Coordinate-based change listings
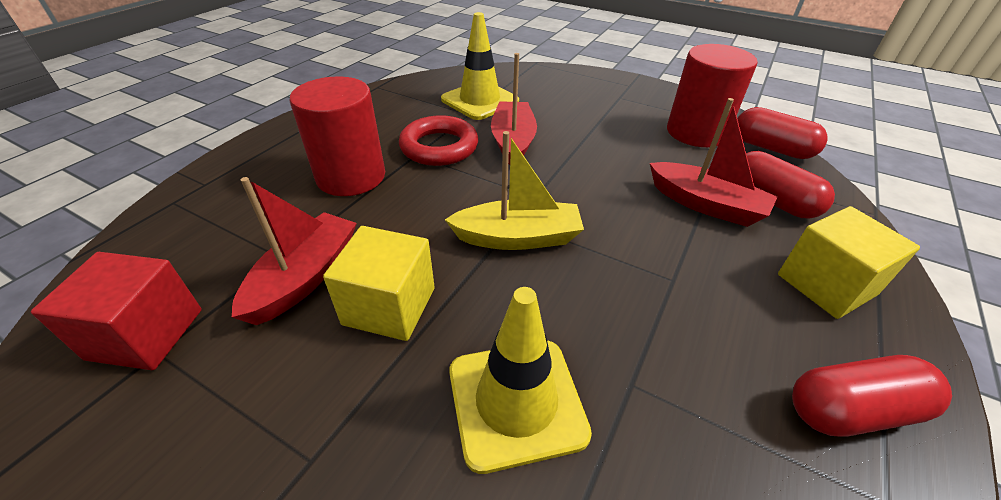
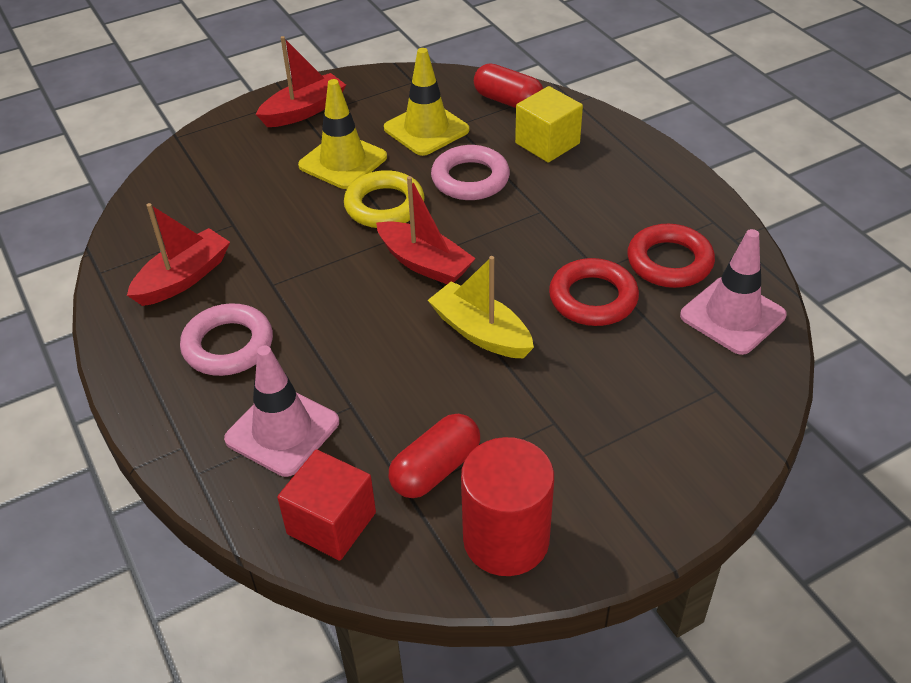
pink ring: 0 -> 2
pink traffic cone: 0 -> 2
red capsule: 3 -> 2
red cylinder: 2 -> 1
red ring: 1 -> 2
yellow cube: 2 -> 1
yellow ring: 0 -> 1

### Exercise prompt
Print each entry exactly, leaving pictures out.

### Solution to this exercise
pink ring: 0 -> 2
pink traffic cone: 0 -> 2
red capsule: 3 -> 2
red cylinder: 2 -> 1
red ring: 1 -> 2
yellow cube: 2 -> 1
yellow ring: 0 -> 1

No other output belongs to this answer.